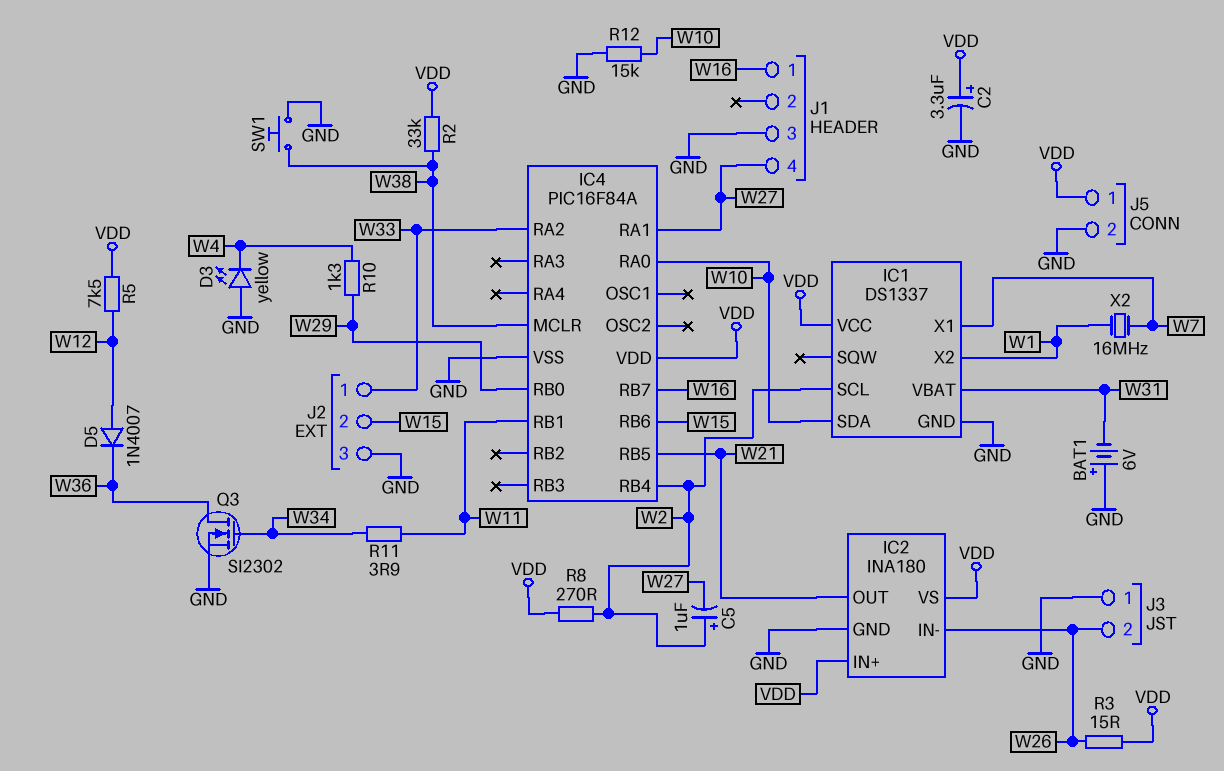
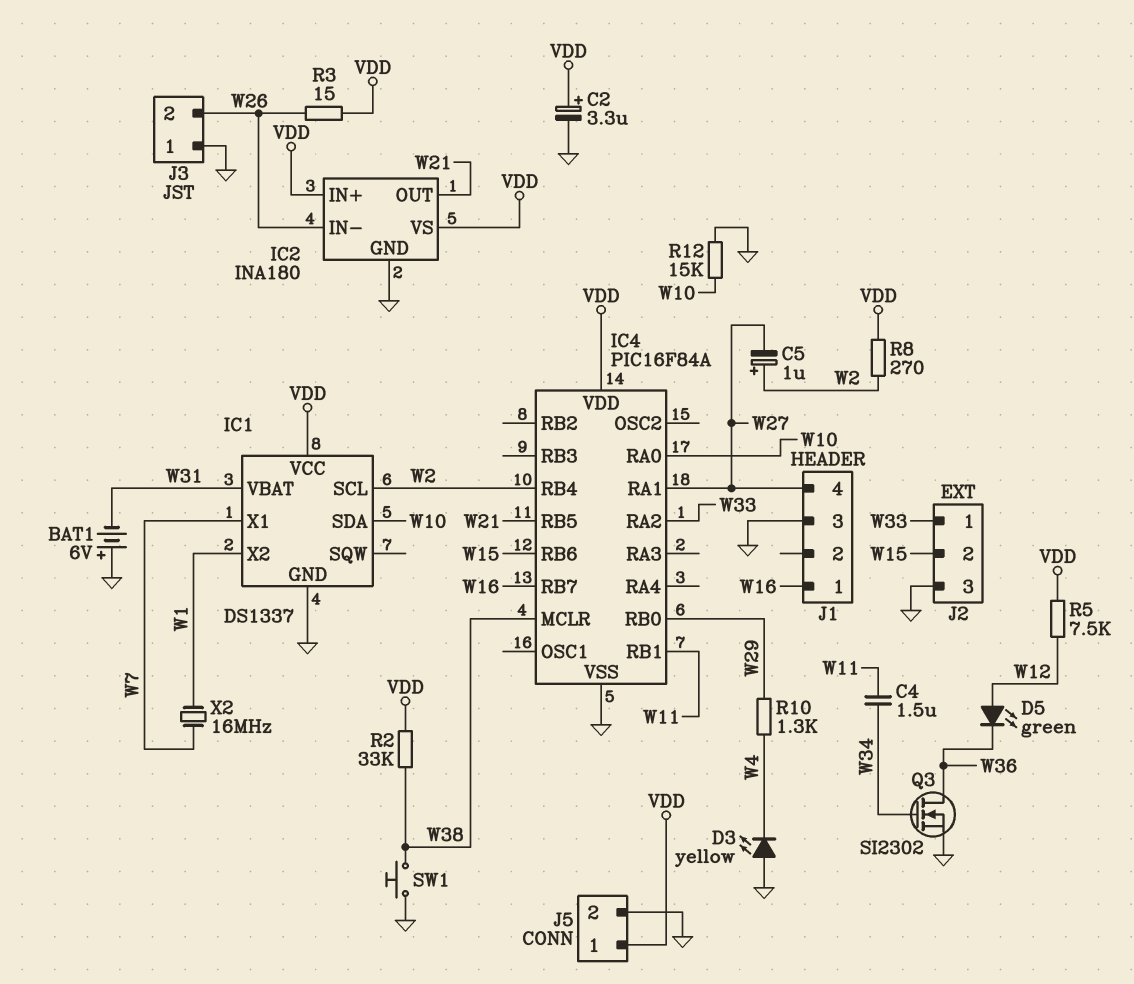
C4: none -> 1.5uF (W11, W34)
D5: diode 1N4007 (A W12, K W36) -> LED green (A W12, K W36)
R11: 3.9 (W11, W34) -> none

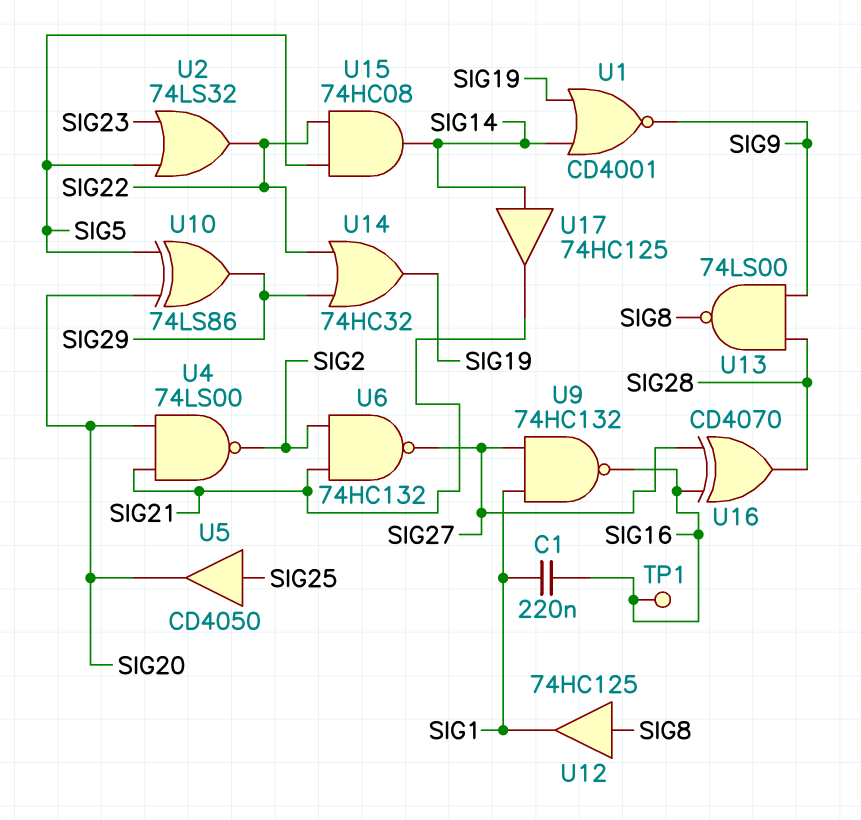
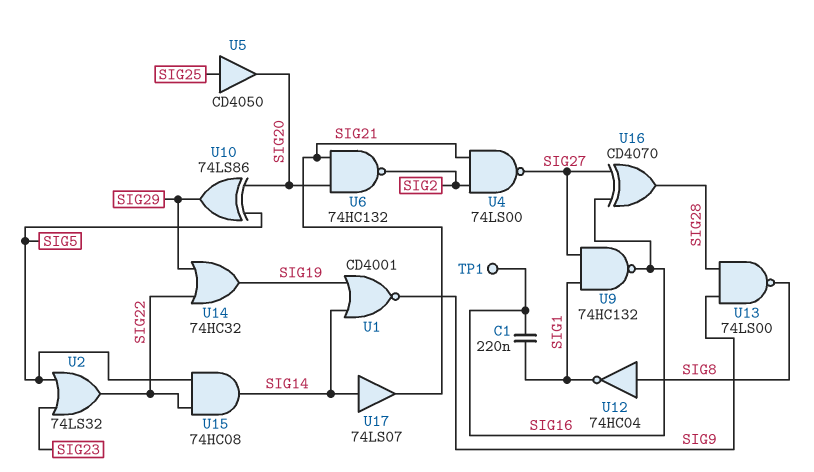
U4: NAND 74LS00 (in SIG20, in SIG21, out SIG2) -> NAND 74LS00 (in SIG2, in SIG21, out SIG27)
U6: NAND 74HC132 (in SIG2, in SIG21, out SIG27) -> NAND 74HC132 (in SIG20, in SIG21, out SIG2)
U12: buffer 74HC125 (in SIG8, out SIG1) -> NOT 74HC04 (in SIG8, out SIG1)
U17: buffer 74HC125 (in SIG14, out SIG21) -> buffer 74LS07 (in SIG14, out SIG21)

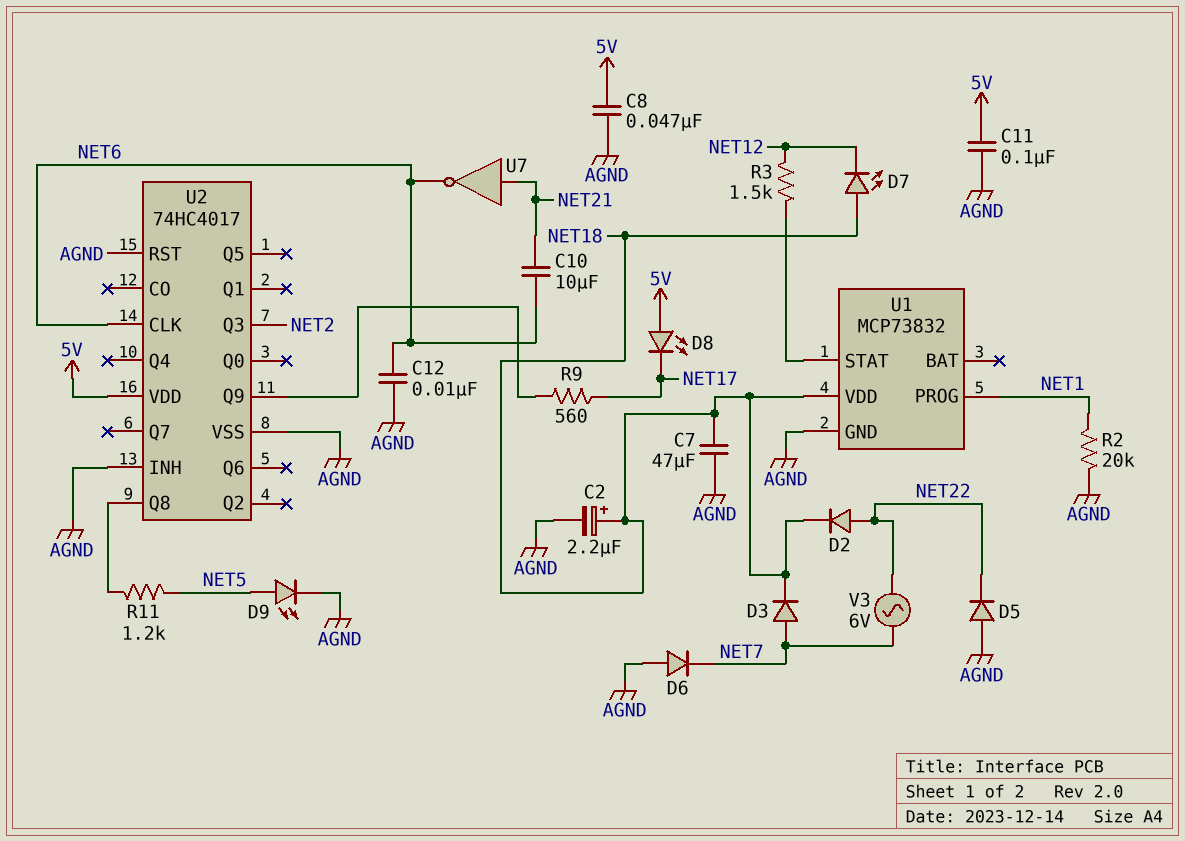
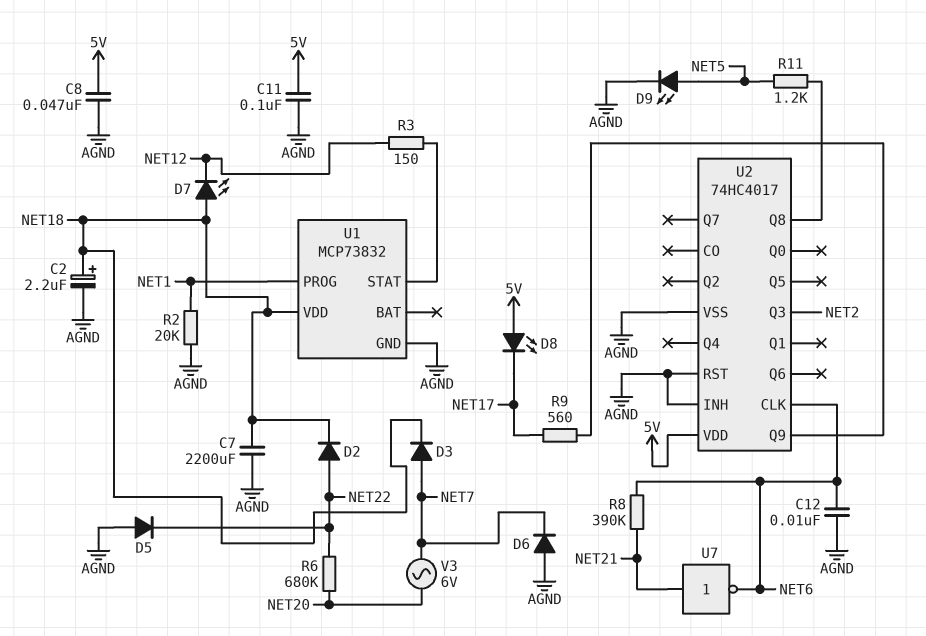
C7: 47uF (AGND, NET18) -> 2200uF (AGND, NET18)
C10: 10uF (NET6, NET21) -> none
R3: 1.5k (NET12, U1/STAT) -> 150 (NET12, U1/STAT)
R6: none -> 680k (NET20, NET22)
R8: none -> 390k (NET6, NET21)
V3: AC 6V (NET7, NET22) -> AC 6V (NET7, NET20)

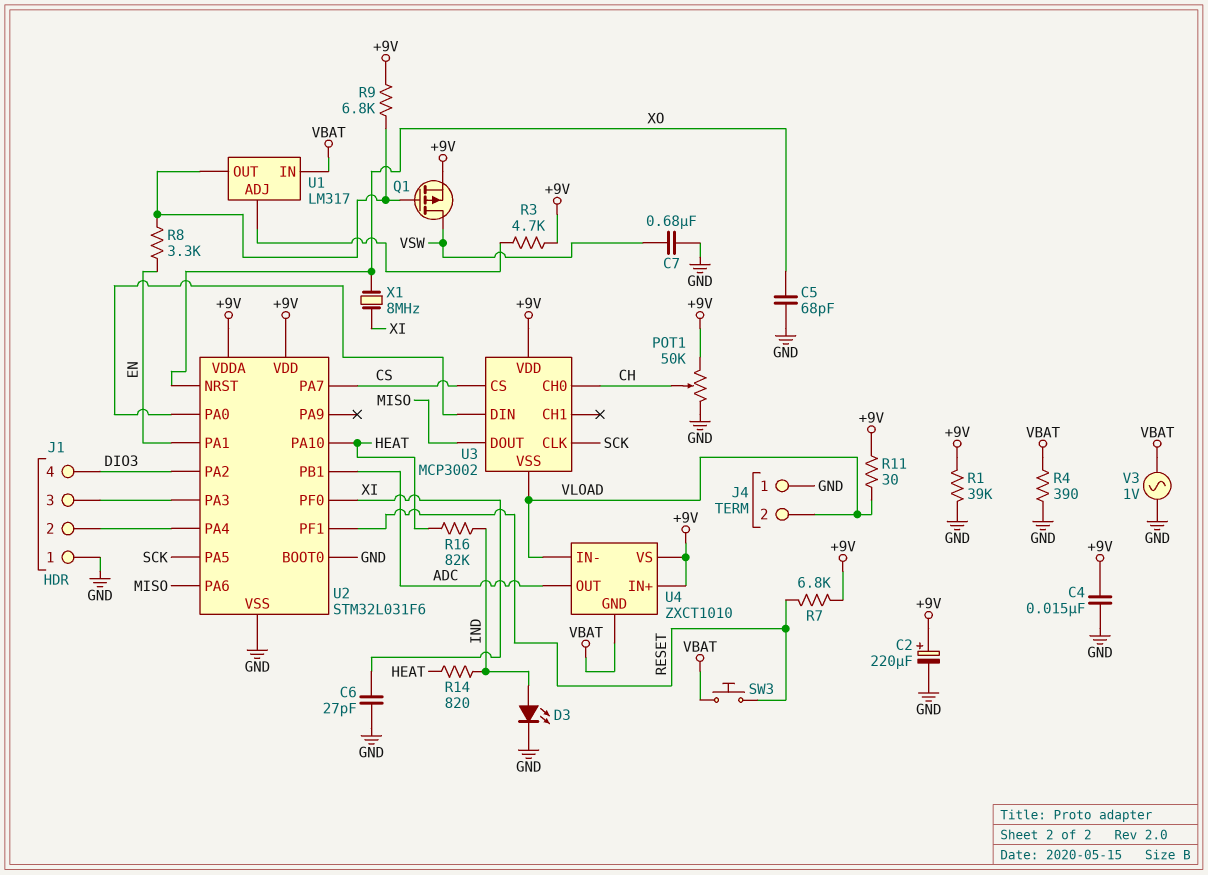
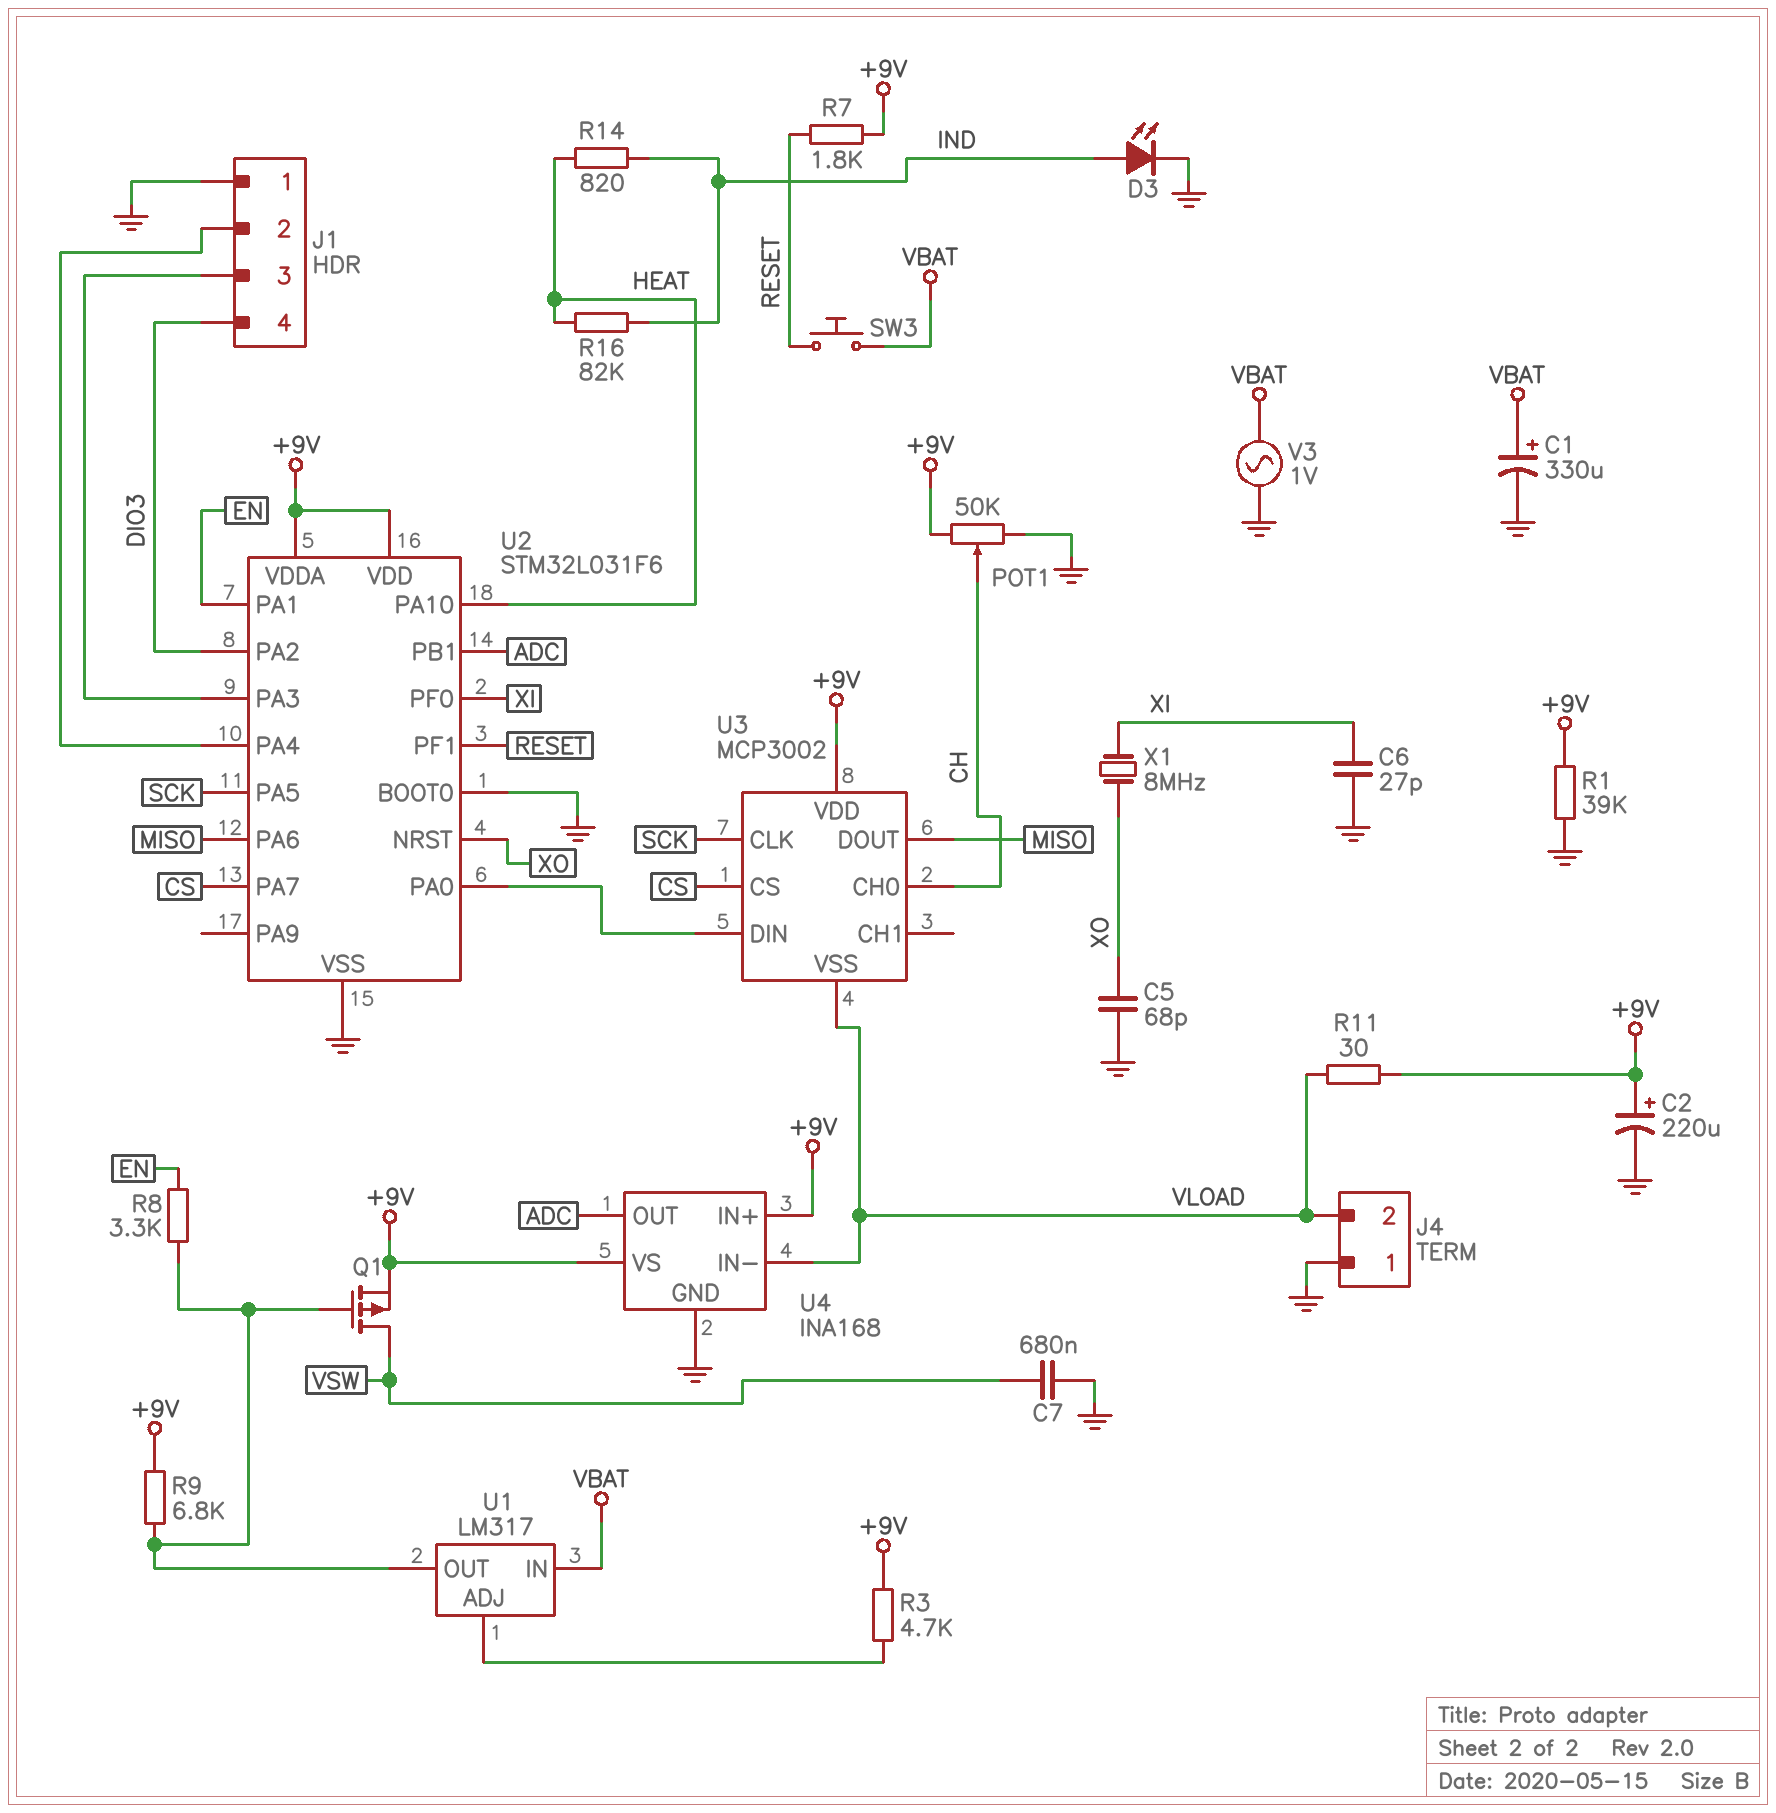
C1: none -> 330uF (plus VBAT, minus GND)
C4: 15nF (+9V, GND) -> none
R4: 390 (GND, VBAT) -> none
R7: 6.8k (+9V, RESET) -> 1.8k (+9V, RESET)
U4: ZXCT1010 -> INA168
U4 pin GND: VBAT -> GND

• **Exercise directions**:
The lines from the one holding "R7: 6.8k (+9V, RESET) -> 1.8k (+9V, RESET)" to the last line of the entries, both included: retype them exactly and give nothing else.

• **Response to this exercise**:
R7: 6.8k (+9V, RESET) -> 1.8k (+9V, RESET)
U4: ZXCT1010 -> INA168
U4 pin GND: VBAT -> GND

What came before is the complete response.